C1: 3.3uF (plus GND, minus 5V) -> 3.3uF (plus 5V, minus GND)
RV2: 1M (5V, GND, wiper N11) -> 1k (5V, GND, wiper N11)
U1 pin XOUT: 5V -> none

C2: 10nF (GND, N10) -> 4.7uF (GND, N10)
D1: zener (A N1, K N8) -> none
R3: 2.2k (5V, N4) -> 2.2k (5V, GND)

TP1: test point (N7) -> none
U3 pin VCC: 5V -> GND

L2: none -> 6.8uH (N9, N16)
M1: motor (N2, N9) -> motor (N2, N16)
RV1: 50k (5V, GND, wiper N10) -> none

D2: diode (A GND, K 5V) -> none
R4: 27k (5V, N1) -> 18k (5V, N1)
-*-*-
### [WHAT TO PRODUCE]
Give back the opening line of the records above and every line after it, up to and including the one with "M1: motor (N2, N9) -> motor (N2, N16)", unchanged.

### [RESULT OF THE TASK]
C1: 3.3uF (plus GND, minus 5V) -> 3.3uF (plus 5V, minus GND)
RV2: 1M (5V, GND, wiper N11) -> 1k (5V, GND, wiper N11)
U1 pin XOUT: 5V -> none

C2: 10nF (GND, N10) -> 4.7uF (GND, N10)
D1: zener (A N1, K N8) -> none
R3: 2.2k (5V, N4) -> 2.2k (5V, GND)

TP1: test point (N7) -> none
U3 pin VCC: 5V -> GND

L2: none -> 6.8uH (N9, N16)
M1: motor (N2, N9) -> motor (N2, N16)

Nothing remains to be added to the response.